ASSIGNMENT: Copy each line from the data that has the word "green" in it.

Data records
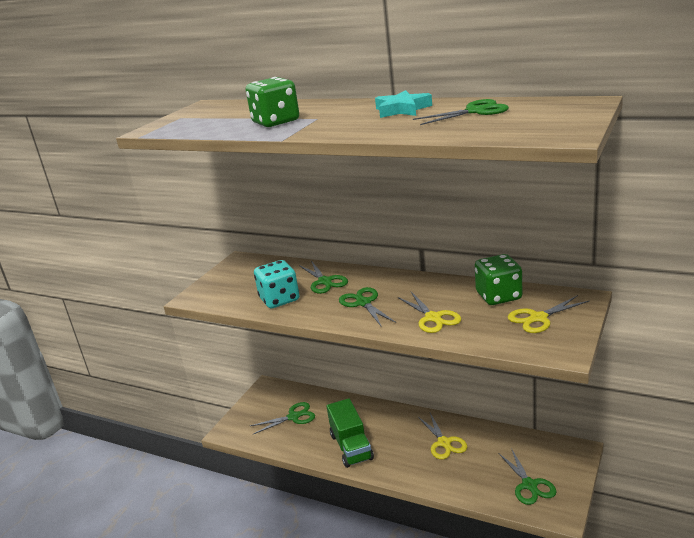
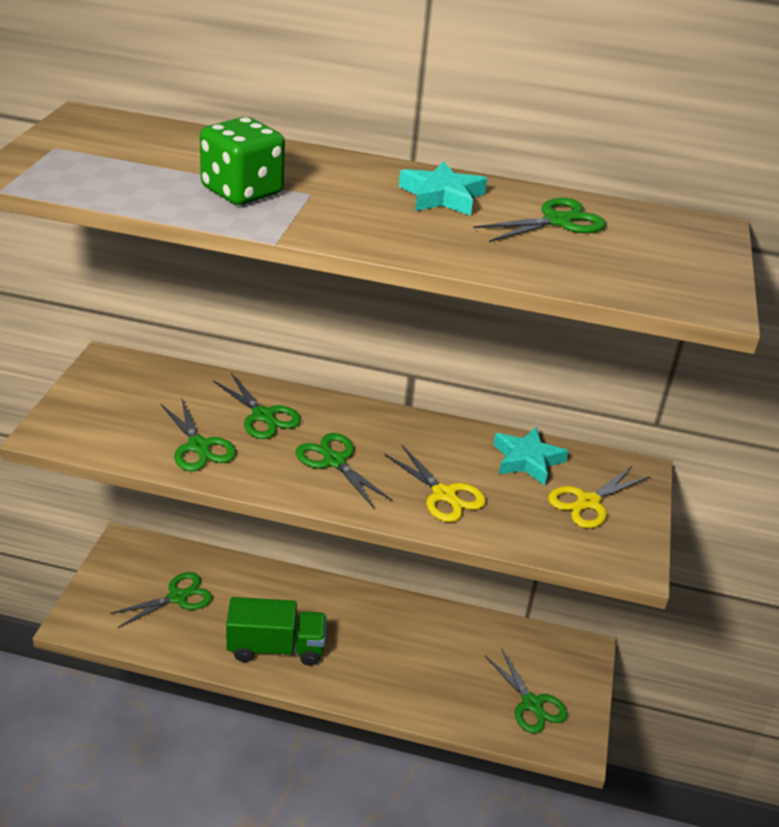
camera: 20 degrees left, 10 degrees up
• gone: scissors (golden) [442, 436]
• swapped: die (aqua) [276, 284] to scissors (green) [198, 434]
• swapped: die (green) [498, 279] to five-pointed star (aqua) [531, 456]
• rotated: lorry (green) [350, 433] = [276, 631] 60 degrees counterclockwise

FINISHED TASK:
• swapped: die (aqua) [276, 284] to scissors (green) [198, 434]
• swapped: die (green) [498, 279] to five-pointed star (aqua) [531, 456]
• rotated: lorry (green) [350, 433] = [276, 631] 60 degrees counterclockwise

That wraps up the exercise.